GIVEN DATA:
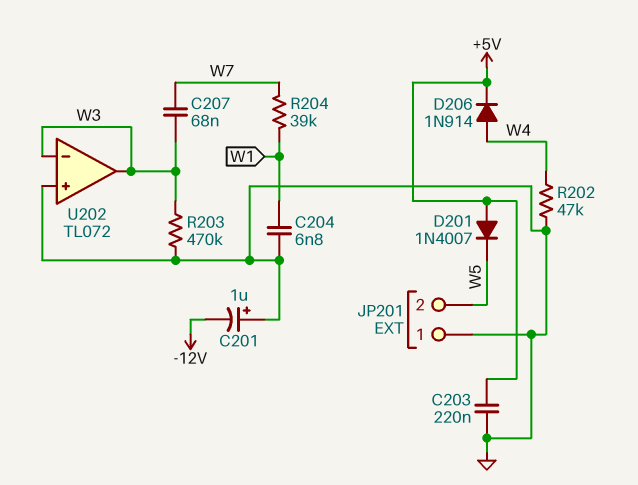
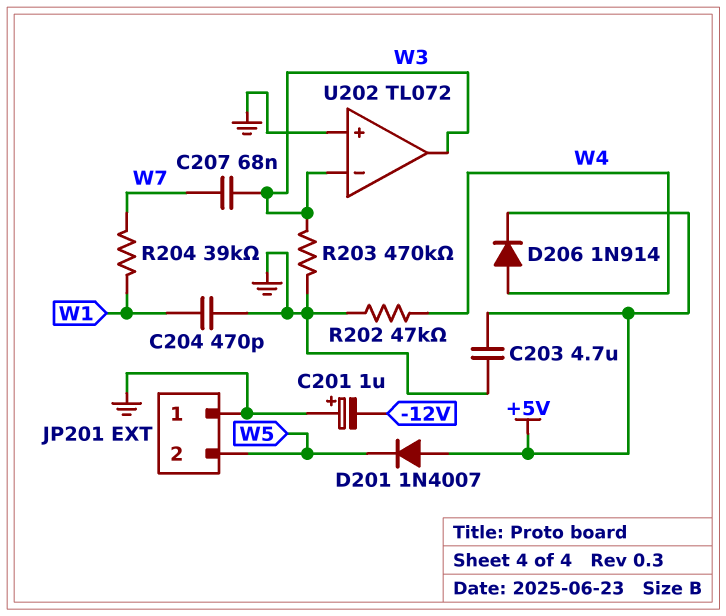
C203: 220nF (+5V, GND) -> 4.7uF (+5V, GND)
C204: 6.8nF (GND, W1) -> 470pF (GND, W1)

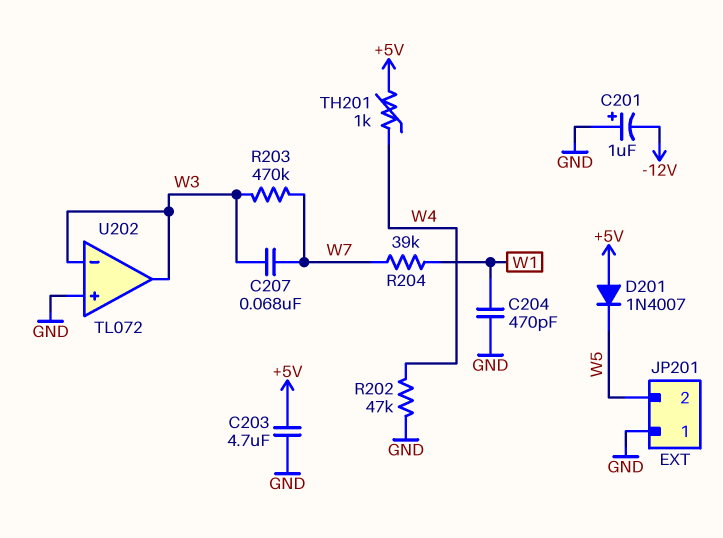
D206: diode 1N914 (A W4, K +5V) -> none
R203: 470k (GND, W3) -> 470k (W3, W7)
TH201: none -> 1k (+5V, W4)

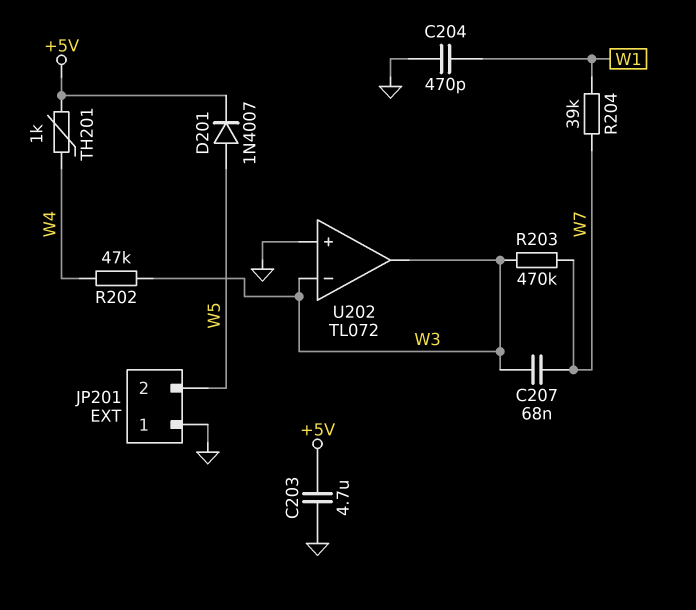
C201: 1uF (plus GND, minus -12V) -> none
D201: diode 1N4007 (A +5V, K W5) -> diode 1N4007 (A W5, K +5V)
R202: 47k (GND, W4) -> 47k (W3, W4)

EXERCISE DIRECTIONS:
With the pictures excluded, restate word for word each line from the one that contains "TH201: none -> 1k (+5V, W4)" through the last line of the listing above.

SOLUTION BELOW:
TH201: none -> 1k (+5V, W4)

C201: 1uF (plus GND, minus -12V) -> none
D201: diode 1N4007 (A +5V, K W5) -> diode 1N4007 (A W5, K +5V)
R202: 47k (GND, W4) -> 47k (W3, W4)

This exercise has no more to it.